**Given records**

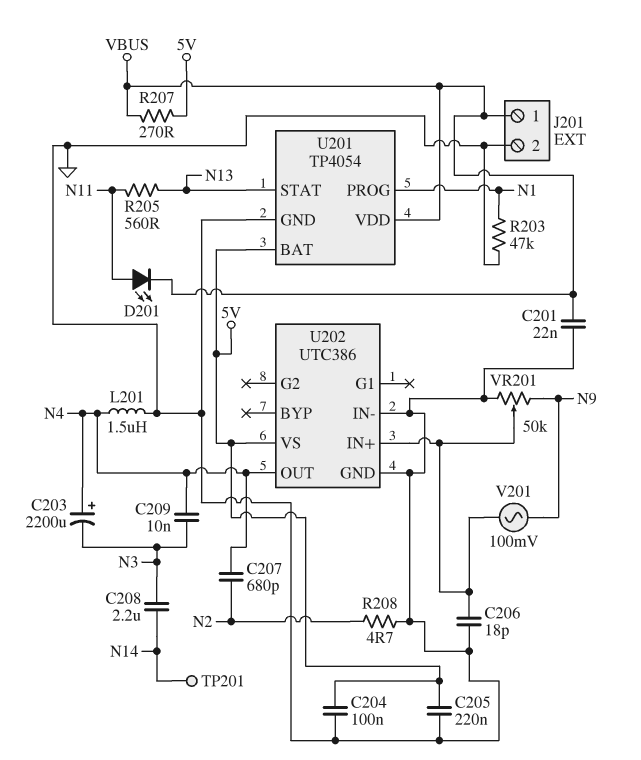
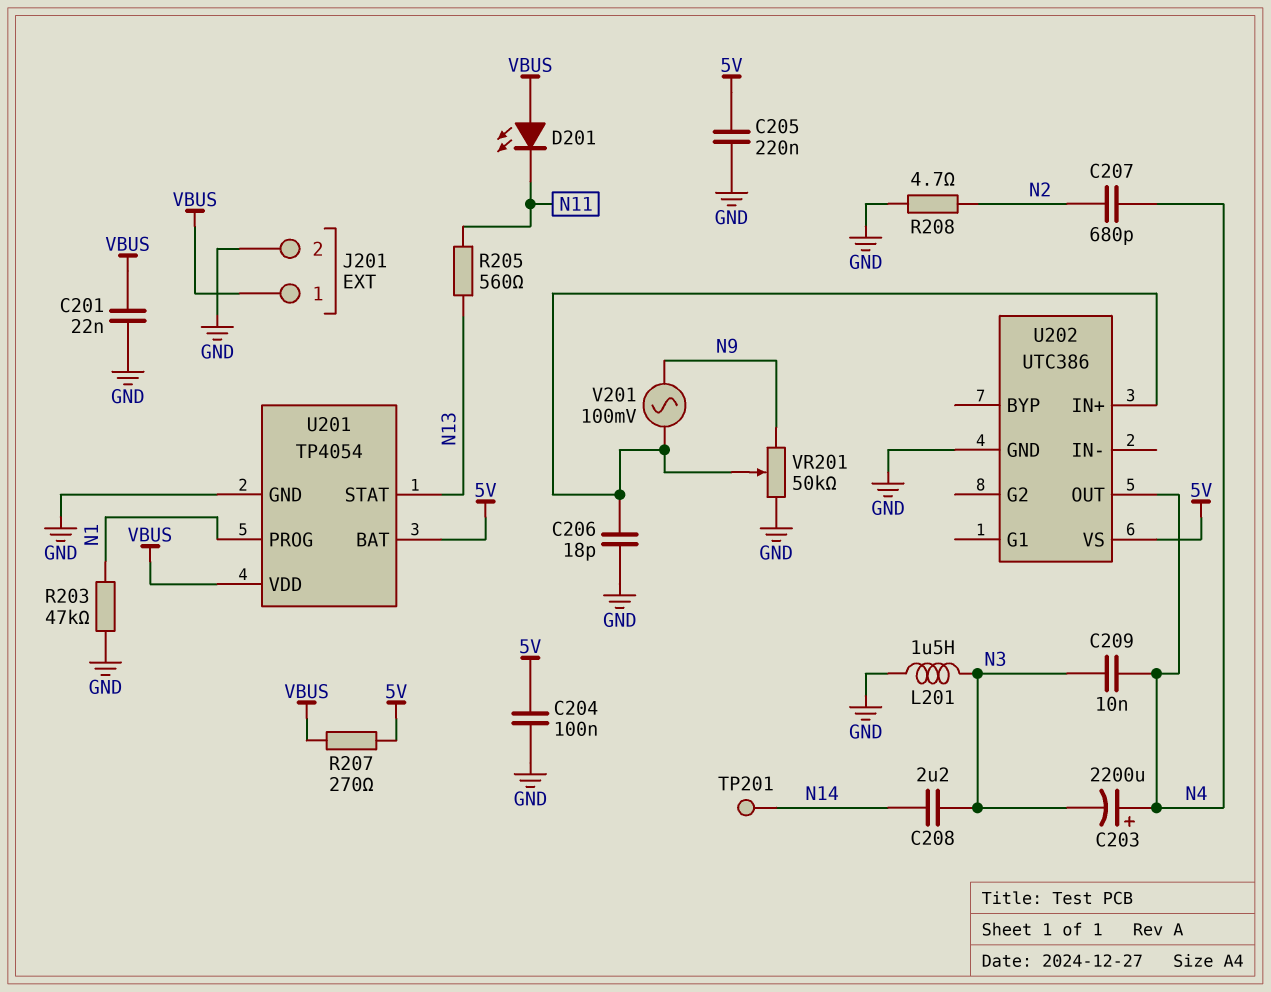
D201: LED (A N11, K VBUS) -> LED (A VBUS, K N11)
L201: 1.5uH (GND, N4) -> 1.5uH (GND, N3)
U202 pin IN-: GND -> none

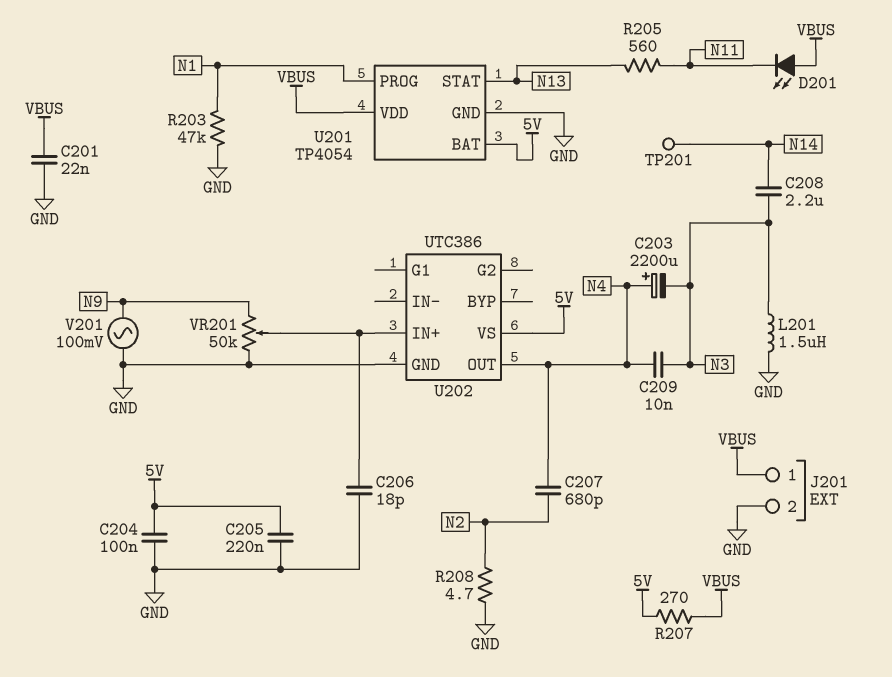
V201: AC 100mV (N9, U202/IN+) -> AC 100mV (GND, N9)

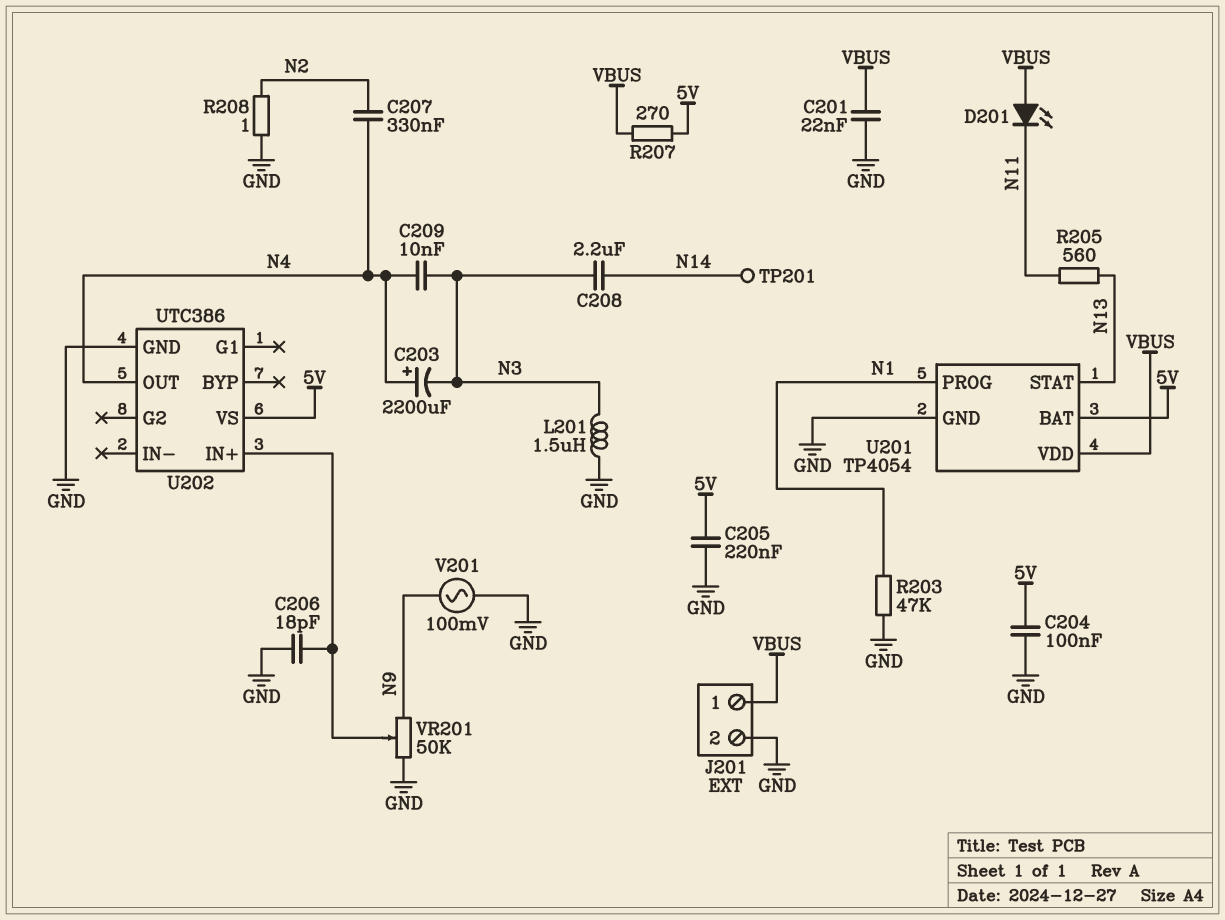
C207: 680pF (N2, N4) -> 330nF (N2, N4)
R208: 4.7 (GND, N2) -> 1 (GND, N2)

**Description of the task**
All that's required is the material above repeated exactly, minus any picture.

**Result below**
D201: LED (A N11, K VBUS) -> LED (A VBUS, K N11)
L201: 1.5uH (GND, N4) -> 1.5uH (GND, N3)
U202 pin IN-: GND -> none

V201: AC 100mV (N9, U202/IN+) -> AC 100mV (GND, N9)

C207: 680pF (N2, N4) -> 330nF (N2, N4)
R208: 4.7 (GND, N2) -> 1 (GND, N2)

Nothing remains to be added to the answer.